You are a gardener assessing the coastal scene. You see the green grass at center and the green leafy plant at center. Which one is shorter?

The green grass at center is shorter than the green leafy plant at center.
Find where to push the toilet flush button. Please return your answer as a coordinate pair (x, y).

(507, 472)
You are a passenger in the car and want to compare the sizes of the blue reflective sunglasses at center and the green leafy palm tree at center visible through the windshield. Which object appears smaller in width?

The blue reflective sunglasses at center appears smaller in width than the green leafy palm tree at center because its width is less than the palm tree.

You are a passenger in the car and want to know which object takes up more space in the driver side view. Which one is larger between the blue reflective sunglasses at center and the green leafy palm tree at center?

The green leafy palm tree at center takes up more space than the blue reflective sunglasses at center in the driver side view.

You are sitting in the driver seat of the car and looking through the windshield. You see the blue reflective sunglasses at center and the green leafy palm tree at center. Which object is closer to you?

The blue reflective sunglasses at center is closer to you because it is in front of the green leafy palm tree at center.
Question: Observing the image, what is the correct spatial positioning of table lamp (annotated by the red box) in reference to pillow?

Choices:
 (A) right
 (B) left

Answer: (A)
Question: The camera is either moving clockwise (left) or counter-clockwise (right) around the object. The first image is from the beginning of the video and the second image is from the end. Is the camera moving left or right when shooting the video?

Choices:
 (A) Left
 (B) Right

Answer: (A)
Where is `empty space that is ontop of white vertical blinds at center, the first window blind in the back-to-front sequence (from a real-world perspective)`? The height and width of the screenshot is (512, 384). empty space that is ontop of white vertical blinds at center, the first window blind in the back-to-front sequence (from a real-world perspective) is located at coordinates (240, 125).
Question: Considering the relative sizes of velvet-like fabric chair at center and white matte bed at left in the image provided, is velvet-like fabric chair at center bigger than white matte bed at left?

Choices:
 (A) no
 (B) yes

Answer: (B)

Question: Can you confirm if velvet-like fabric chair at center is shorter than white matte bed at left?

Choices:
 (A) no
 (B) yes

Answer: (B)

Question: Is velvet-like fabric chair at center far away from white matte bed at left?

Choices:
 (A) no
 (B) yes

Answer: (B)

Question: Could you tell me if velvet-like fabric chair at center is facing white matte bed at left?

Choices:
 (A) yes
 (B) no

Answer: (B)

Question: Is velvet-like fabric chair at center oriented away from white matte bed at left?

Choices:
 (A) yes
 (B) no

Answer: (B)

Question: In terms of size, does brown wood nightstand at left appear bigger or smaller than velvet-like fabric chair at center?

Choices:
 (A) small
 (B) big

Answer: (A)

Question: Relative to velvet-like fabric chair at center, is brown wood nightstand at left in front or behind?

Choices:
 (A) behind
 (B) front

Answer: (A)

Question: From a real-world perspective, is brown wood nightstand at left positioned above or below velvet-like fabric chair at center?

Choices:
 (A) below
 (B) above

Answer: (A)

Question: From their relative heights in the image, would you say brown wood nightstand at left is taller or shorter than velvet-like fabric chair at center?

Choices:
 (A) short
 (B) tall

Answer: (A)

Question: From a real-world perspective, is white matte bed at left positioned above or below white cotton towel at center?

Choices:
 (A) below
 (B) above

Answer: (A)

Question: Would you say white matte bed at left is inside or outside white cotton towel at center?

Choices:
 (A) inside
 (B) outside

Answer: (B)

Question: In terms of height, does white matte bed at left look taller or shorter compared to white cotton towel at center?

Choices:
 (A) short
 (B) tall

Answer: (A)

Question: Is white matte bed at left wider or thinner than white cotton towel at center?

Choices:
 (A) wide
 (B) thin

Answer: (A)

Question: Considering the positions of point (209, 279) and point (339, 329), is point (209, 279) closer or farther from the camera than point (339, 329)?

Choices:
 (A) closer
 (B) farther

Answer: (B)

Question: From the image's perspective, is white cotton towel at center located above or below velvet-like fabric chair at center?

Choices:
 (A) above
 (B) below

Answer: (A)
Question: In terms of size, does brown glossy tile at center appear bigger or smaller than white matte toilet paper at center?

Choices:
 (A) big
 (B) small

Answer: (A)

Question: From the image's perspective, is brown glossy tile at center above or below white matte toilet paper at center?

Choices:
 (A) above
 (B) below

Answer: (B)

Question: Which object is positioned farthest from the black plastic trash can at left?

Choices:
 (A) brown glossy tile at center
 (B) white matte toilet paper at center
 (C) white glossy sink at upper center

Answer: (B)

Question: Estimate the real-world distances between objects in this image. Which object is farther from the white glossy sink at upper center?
:::
_Direction_
Render all of the material above as a JSON list of strings, with one string per line and blank lines left out.

_Solved exercise_
[
  "You are a gardener assessing the coastal scene. You see the green grass at center and the green leafy plant at center. Which one is shorter?",
  "The green grass at center is shorter than the green leafy plant at center.",
  "Find where to push the toilet flush button. Please return your answer as a coordinate pair (x, y).",
  "(507, 472)",
  "You are a passenger in the car and want to compare the sizes of the blue reflective sunglasses at center and the green leafy palm tree at center visible through the windshield. Which object appears smaller in width?",
  "The blue reflective sunglasses at center appears smaller in width than the green leafy palm tree at center because its width is less than the palm tree.",
  "You are a passenger in the car and want to know which object takes up more space in the driver side view. Which one is larger between the blue reflective sunglasses at center and the green leafy palm tree at center?",
  "The green leafy palm tree at center takes up more space than the blue reflective sunglasses at center in the driver side view.",
  "You are sitting in the driver seat of the car and looking through the windshield. You see the blue reflective sunglasses at center and the green leafy palm tree at center. Which object is closer to you?",
  "The blue reflective sunglasses at center is closer to you because it is in front of the green leafy palm tree at center.",
  "Question: Observing the image, what is the correct spatial positioning of table lamp (annotated by the red box) in reference to pillow?",
  "Choices:",
  " (A) right",
  " (B) left",
  "Answer: (A)",
  "Question: The camera is either moving clockwise (left) or counter-clockwise (right) around the object. The first image is from the beginning of the video and the second image is from the end. Is the camera moving left or right when shooting the video?",
  "Choices:",
  " (A) Left",
  " (B) Right",
  "Answer: (A)",
  "Where is `empty space that is ontop of white vertical blinds at center, the first window blind in the back-to-front sequence (from a real-world perspective)`? The height and width of the screenshot is (512, 384). empty space that is ontop of white vertical blinds at center, the first window blind in the back-to-front sequence (from a real-world perspective) is located at coordinates (240, 125).",
  "Question: Considering the relative sizes of velvet-like fabric chair at center and white matte bed at left in the image provided, is velvet-like fabric chair at center bigger than white matte bed at left?",
  "Choices:",
  " (A) no",
  " (B) yes",
  "Answer: (B)",
  "Question: Can you confirm if velvet-like fabric chair at center is shorter than white matte bed at left?",
  "Choices:",
  " (A) no",
  " (B) yes",
  "Answer: (B)",
  "Question: Is velvet-like fabric chair at center far away from white matte bed at left?",
  "Choices:",
  " (A) no",
  " (B) yes",
  "Answer: (B)",
  "Question: Could you tell me if velvet-like fabric chair at center is facing white matte bed at left?",
  "Choices:",
  " (A) yes",
  " (B) no",
  "Answer: (B)",
  "Question: Is velvet-like fabric chair at center oriented away from white matte bed at left?",
  "Choices:",
  " (A) yes",
  " (B) no",
  "Answer: (B)",
  "Question: In terms of size, does brown wood nightstand at left appear bigger or smaller than velvet-like fabric chair at center?",
  "Choices:",
  " (A) small",
  " (B) big",
  "Answer: (A)",
  "Question: Relative to velvet-like fabric chair at center, is brown wood nightstand at left in front or behind?",
  "Choices:",
  " (A) behind",
  " (B) front",
  "Answer: (A)",
  "Question: From a real-world perspective, is brown wood nightstand at left positioned above or below velvet-like fabric chair at center?",
  "Choices:",
  " (A) below",
  " (B) above",
  "Answer: (A)",
  "Question: From their relative heights in the image, would you say brown wood nightstand at left is taller or shorter than velvet-like fabric chair at center?",
  "Choices:",
  " (A) short",
  " (B) tall",
  "Answer: (A)",
  "Question: From a real-world perspective, is white matte bed at left positioned above or below white cotton towel at center?",
  "Choices:",
  " (A) below",
  " (B) above",
  "Answer: (A)",
  "Question: Would you say white matte bed at left is inside or outside white cotton towel at center?",
  "Choices:",
  " (A) inside",
  " (B) outside",
  "Answer: (B)",
  "Question: In terms of height, does white matte bed at left look taller or shorter compared to white cotton towel at center?",
  "Choices:",
  " (A) short",
  " (B) tall",
  "Answer: (A)",
  "Question: Is white matte bed at left wider or thinner than white cotton towel at center?",
  "Choices:",
  " (A) wide",
  " (B) thin",
  "Answer: (A)",
  "Question: Considering the positions of point (209, 279) and point (339, 329), is point (209, 279) closer or farther from the camera than point (339, 329)?",
  "Choices:",
  " (A) closer",
  " (B) farther",
  "Answer: (B)",
  "Question: From the image's perspective, is white cotton towel at center located above or below velvet-like fabric chair at center?",
  "Choices:",
  " (A) above",
  " (B) below",
  "Answer: (A)",
  "Question: In terms of size, does brown glossy tile at center appear bigger or smaller than white matte toilet paper at center?",
  "Choices:",
  " (A) big",
  " (B) small",
  "Answer: (A)",
  "Question: From the image's perspective, is brown glossy tile at center above or below white matte toilet paper at center?",
  "Choices:",
  " (A) above",
  " (B) below",
  "Answer: (B)",
  "Question: Which object is positioned farthest from the black plastic trash can at left?",
  "Choices:",
  " (A) brown glossy tile at center",
  " (B) white matte toilet paper at center",
  " (C) white glossy sink at upper center",
  "Answer: (B)",
  "Question: Estimate the real-world distances between objects in this image. Which object is farther from the white glossy sink at upper center?"
]